Given information.
⟨

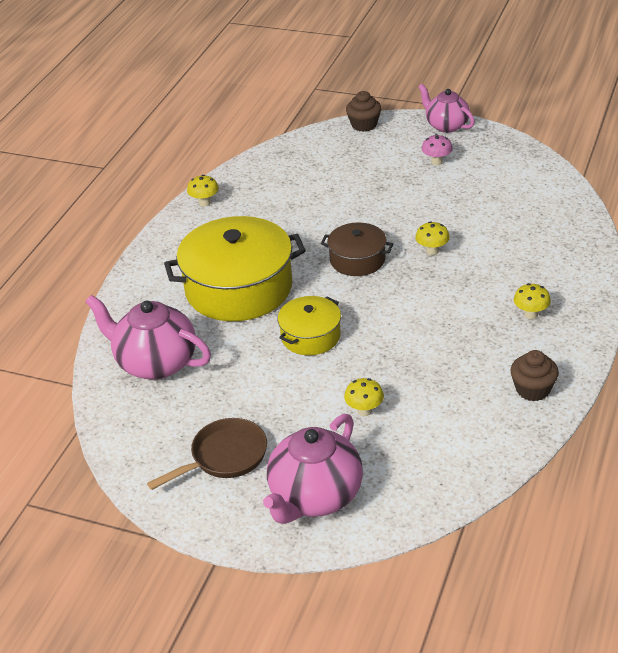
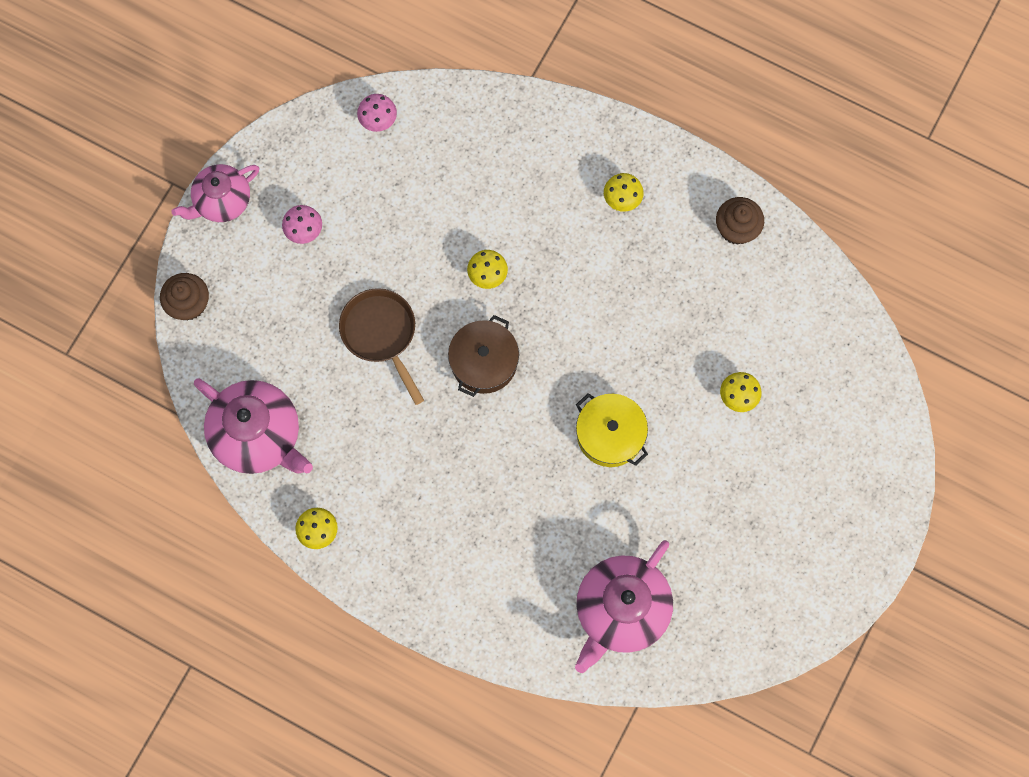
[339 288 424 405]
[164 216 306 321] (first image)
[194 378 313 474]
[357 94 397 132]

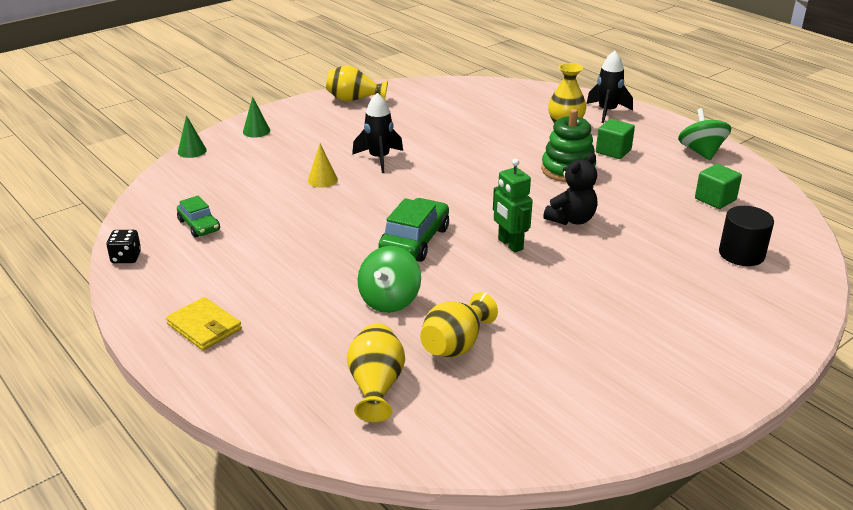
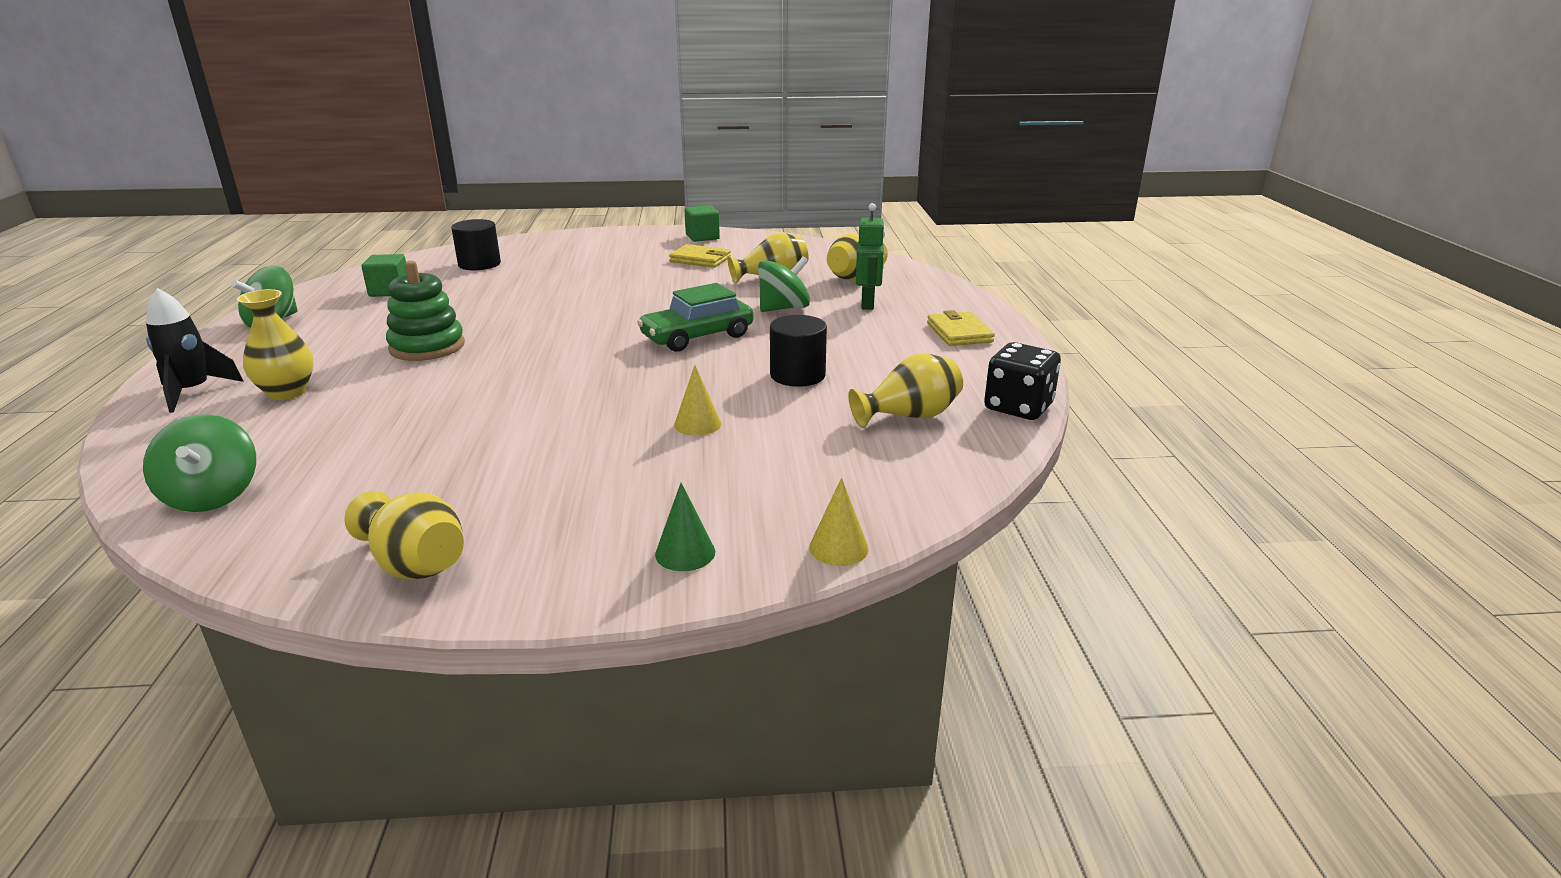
[984 342 1061 420]
[848 353 963 428]
[809 478 869 566]
[352 93 403 173] (first image)
[856 203 885 310]
[543 153 597 225] (first image)
[685 205 720 242]
[143 414 256 512]
[669 244 731 268]
[770 315 827 387]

⟩

Work item. If a record holds a picture, leave that picture out; retype everything else exactly.

Problem solution.
[339 288 424 405]
[164 216 306 321] (first image)
[194 378 313 474]
[357 94 397 132]

[984 342 1061 420]
[848 353 963 428]
[809 478 869 566]
[352 93 403 173] (first image)
[856 203 885 310]
[543 153 597 225] (first image)
[685 205 720 242]
[143 414 256 512]
[669 244 731 268]
[770 315 827 387]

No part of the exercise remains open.